**What the task requires**
When you return the data, keep every line exactly as it is and leave out the pictures.

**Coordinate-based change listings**
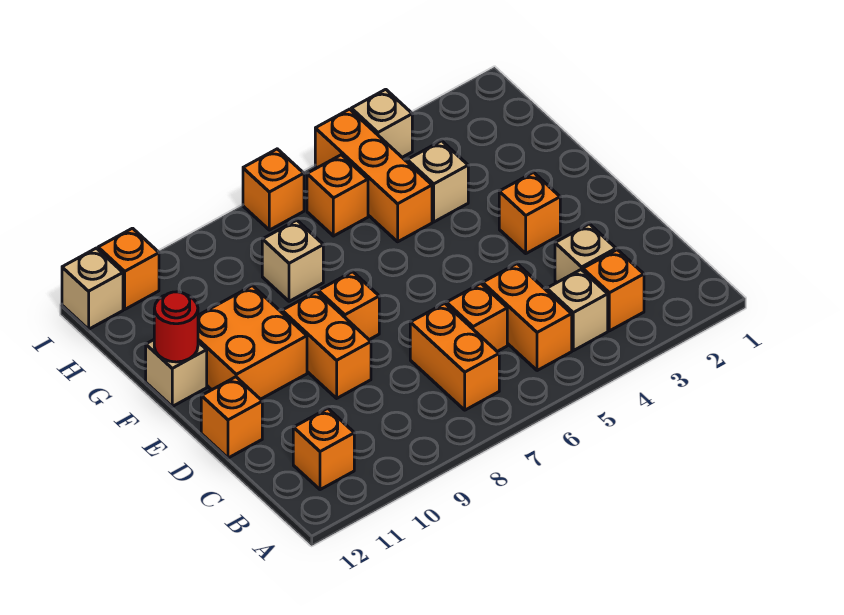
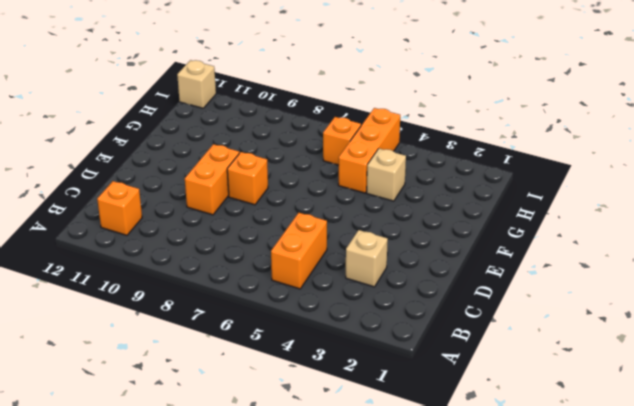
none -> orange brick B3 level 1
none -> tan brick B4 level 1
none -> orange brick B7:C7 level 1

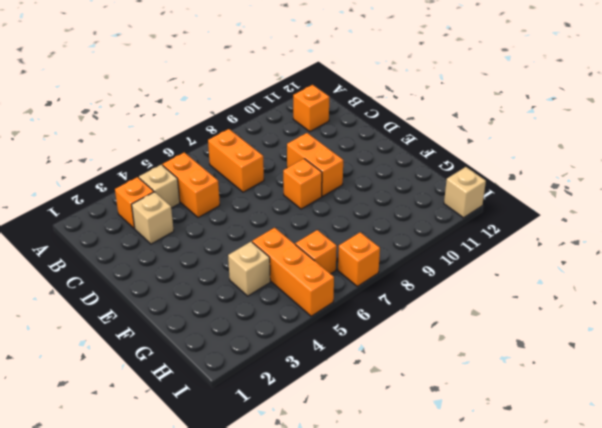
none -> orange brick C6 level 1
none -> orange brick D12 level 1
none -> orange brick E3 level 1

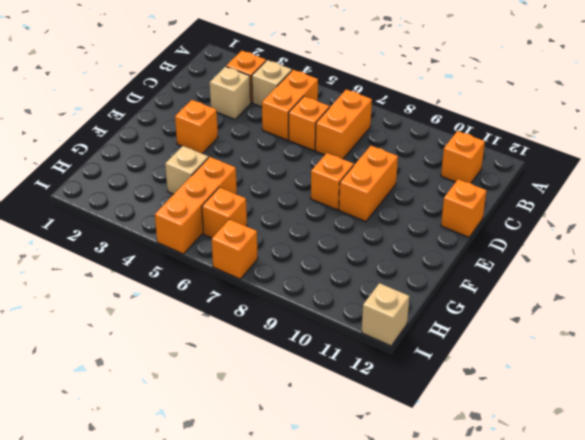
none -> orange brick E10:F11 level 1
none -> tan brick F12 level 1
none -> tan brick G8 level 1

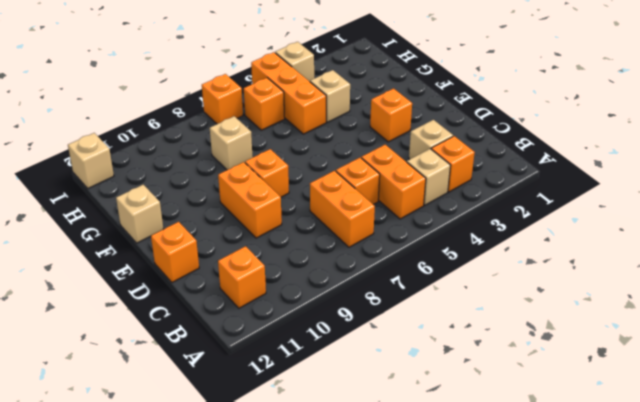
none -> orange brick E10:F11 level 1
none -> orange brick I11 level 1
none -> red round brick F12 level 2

**Response to the task**
none -> orange brick B3 level 1
none -> tan brick B4 level 1
none -> orange brick B7:C7 level 1

none -> orange brick C6 level 1
none -> orange brick D12 level 1
none -> orange brick E3 level 1

none -> orange brick E10:F11 level 1
none -> tan brick F12 level 1
none -> tan brick G8 level 1

none -> orange brick E10:F11 level 1
none -> orange brick I11 level 1
none -> red round brick F12 level 2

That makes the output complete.